## [Dataset records]
Content starts

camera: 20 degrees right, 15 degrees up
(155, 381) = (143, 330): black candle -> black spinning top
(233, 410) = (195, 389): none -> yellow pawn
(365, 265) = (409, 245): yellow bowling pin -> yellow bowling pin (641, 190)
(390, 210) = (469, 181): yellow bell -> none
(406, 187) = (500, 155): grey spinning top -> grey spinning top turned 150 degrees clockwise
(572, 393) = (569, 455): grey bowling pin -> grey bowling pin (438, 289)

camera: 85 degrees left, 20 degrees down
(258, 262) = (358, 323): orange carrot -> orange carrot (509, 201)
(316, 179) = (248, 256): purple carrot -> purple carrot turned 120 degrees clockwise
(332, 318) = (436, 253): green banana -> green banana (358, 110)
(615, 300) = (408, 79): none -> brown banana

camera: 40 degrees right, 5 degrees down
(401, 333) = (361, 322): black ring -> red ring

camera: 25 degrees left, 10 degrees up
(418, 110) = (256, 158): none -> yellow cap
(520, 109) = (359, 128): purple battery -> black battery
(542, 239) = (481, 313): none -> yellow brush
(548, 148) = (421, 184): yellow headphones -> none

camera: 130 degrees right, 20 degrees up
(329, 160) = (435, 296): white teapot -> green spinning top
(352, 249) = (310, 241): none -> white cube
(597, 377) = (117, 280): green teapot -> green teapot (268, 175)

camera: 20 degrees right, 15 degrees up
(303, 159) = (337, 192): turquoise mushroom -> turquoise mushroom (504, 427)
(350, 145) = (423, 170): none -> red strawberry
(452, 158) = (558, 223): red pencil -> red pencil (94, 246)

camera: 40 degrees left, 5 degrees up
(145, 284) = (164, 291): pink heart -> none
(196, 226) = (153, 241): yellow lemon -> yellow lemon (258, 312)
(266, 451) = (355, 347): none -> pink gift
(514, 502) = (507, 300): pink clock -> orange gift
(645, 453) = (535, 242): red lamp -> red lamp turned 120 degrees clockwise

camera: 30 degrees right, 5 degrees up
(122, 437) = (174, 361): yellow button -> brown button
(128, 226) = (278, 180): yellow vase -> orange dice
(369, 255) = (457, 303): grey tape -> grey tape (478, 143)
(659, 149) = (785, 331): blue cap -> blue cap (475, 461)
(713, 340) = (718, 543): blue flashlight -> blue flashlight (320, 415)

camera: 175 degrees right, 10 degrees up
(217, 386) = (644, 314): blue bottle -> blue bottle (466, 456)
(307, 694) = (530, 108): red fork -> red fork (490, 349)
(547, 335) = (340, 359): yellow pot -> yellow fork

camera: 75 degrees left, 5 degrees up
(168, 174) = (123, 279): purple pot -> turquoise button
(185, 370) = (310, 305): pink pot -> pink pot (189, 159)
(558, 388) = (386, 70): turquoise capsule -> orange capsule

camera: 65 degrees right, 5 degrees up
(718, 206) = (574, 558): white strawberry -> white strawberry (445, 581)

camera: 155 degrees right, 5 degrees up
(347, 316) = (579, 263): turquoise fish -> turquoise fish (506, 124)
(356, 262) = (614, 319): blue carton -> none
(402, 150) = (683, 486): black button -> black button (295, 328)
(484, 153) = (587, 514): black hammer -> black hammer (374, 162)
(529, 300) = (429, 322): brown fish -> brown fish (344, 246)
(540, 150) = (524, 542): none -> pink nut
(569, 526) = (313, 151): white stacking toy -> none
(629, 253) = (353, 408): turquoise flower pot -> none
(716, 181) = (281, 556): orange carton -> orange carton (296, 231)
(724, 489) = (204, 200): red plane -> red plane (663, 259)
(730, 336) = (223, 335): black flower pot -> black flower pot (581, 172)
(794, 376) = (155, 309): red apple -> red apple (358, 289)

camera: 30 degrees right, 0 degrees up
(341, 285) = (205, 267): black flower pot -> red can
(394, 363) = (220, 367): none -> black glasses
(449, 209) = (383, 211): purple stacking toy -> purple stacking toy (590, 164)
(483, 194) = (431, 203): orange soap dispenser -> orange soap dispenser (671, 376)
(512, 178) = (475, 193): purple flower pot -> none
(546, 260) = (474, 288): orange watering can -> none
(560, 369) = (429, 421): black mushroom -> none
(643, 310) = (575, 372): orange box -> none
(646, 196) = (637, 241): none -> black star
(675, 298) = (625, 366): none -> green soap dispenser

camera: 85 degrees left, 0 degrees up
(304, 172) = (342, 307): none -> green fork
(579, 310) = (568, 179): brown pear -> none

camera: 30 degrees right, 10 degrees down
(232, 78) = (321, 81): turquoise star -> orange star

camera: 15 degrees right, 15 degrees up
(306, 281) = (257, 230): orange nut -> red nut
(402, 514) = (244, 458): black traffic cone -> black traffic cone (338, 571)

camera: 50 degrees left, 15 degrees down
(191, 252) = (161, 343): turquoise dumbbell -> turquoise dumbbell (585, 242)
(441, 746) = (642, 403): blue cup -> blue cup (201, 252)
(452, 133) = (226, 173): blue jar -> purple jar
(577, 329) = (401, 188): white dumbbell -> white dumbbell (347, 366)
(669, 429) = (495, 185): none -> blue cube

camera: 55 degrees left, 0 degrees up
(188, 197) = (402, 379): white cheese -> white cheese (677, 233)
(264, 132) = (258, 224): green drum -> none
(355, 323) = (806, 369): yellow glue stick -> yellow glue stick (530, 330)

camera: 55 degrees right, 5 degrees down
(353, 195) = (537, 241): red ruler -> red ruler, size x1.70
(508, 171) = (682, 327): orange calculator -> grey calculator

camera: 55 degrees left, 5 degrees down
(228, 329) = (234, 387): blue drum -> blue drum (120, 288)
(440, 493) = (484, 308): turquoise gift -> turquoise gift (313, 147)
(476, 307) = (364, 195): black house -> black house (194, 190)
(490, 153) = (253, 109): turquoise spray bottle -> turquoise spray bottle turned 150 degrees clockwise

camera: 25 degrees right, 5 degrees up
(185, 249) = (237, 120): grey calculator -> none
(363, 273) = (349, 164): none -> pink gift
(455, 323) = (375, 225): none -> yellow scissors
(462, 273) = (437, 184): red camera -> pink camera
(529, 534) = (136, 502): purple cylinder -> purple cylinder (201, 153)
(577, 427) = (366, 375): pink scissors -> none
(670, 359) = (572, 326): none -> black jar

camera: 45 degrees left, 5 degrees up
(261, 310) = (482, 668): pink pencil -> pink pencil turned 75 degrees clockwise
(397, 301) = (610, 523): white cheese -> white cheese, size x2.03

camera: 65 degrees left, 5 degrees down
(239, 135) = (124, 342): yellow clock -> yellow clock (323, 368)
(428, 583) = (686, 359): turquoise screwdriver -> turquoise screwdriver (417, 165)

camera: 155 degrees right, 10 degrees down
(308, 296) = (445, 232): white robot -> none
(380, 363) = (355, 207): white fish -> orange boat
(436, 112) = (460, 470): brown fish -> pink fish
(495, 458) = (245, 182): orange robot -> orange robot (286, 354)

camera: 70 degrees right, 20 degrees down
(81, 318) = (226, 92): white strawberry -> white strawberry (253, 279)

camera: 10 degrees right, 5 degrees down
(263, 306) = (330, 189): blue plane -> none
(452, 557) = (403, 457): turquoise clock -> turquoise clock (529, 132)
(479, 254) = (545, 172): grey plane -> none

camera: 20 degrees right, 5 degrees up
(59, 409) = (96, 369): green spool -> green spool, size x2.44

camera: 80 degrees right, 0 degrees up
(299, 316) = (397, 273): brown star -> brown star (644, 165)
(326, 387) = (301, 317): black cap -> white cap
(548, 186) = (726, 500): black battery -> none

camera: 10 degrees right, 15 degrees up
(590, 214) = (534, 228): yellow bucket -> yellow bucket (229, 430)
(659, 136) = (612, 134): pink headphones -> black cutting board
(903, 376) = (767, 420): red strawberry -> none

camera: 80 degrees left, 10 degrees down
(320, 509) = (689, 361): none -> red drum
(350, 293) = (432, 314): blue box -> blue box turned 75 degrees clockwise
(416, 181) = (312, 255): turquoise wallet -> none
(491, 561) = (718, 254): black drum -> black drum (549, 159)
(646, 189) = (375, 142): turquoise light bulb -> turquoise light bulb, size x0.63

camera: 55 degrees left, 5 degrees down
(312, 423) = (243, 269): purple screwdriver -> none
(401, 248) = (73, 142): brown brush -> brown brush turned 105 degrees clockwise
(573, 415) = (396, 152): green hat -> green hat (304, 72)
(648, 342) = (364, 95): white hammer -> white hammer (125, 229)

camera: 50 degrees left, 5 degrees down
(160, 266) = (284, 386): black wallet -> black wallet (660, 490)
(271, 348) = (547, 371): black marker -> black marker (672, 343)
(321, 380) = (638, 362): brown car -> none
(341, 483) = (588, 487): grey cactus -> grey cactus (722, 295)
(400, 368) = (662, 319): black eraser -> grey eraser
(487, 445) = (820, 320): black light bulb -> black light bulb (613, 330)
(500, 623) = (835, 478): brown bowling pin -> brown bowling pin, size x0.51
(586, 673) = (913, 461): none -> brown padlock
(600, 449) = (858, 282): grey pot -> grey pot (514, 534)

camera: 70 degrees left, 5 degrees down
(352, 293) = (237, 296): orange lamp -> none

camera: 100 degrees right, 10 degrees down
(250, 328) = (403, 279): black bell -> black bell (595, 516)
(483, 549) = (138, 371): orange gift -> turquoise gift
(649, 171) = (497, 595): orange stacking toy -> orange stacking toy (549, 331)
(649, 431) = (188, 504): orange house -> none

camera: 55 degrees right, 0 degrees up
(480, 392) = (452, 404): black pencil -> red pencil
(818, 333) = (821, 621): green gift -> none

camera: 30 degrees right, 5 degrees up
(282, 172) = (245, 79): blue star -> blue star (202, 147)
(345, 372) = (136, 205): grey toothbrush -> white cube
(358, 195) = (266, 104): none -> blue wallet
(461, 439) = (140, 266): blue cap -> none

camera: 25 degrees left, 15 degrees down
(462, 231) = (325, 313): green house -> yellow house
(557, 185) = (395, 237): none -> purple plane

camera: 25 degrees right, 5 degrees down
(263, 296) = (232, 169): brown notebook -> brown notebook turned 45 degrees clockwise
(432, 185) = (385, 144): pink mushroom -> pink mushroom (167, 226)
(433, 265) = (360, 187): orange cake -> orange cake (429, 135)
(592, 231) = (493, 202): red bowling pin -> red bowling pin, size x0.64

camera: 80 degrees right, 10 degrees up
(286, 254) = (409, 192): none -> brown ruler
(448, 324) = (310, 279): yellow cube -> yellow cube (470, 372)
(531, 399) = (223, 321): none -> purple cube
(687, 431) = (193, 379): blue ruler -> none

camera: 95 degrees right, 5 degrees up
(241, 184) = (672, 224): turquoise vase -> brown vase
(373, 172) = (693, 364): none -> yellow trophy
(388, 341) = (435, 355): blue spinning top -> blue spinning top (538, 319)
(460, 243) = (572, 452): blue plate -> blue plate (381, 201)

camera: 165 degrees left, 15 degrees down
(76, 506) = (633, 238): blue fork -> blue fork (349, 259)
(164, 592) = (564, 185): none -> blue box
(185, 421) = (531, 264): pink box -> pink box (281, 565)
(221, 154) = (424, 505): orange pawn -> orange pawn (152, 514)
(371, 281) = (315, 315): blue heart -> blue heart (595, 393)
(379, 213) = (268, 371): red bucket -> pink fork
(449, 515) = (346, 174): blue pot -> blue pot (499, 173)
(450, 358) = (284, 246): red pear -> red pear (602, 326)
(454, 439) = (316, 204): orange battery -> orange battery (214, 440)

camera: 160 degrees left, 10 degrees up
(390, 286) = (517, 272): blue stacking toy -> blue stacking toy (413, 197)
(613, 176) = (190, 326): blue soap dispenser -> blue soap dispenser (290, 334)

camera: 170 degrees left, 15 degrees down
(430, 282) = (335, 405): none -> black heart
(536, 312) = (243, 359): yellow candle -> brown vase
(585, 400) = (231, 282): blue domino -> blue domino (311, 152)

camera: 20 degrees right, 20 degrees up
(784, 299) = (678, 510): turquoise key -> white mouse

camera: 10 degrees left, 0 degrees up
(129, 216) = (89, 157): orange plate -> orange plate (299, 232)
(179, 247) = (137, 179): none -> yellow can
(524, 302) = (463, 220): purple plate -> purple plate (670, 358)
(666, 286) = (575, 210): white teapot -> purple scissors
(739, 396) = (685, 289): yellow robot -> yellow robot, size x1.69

Content ends

## [Work request]
For the records above, state how many lines contain "calculator", and nothing more.

## [Result for this exercise]
2